THE INPUT START
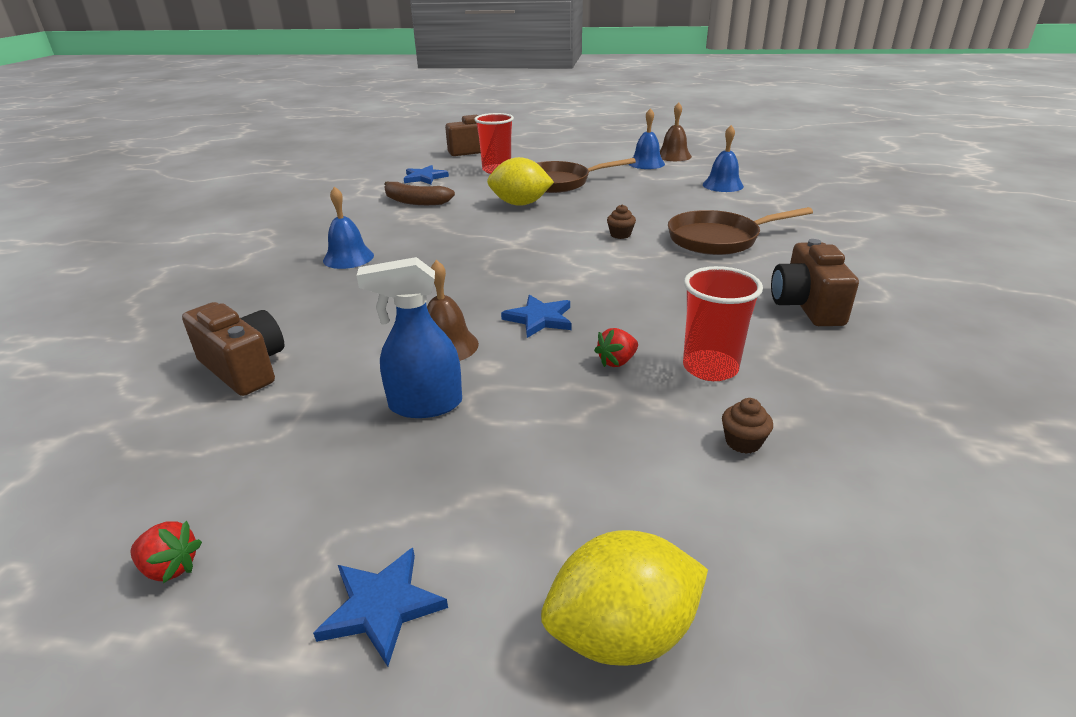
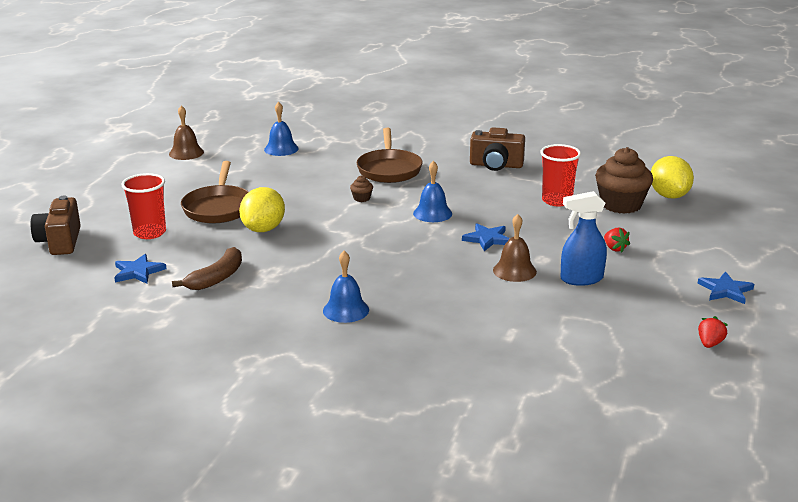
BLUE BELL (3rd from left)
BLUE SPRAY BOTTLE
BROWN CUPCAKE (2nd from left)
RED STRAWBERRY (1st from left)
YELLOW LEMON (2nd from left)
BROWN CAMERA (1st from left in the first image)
THE INPUT END
THE INPUT START
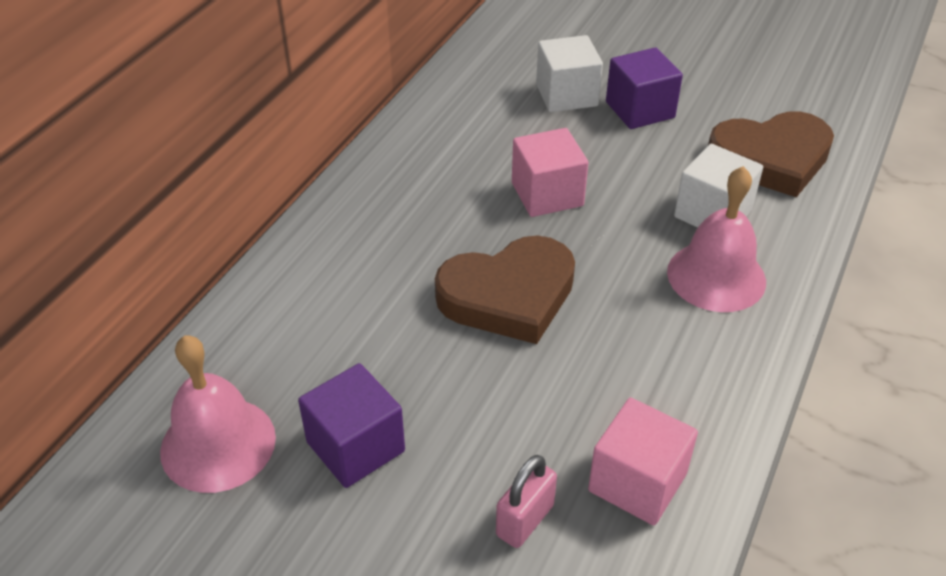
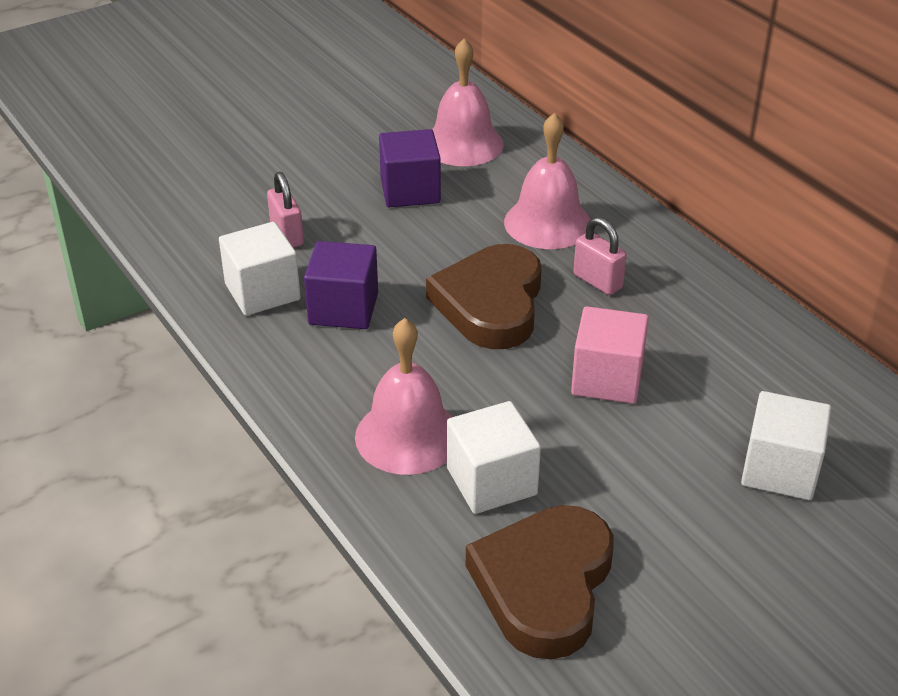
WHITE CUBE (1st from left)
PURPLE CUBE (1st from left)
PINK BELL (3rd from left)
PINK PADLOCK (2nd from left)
THE INPUT END
▸ **WORK TASK**
In the lines above, find each one with "left" and list it.

▸ **OUTPUT OF THE TASK**
BLUE BELL (3rd from left)
BROWN CUPCAKE (2nd from left)
RED STRAWBERRY (1st from left)
YELLOW LEMON (2nd from left)
BROWN CAMERA (1st from left in the first image)
WHITE CUBE (1st from left)
PURPLE CUBE (1st from left)
PINK BELL (3rd from left)
PINK PADLOCK (2nd from left)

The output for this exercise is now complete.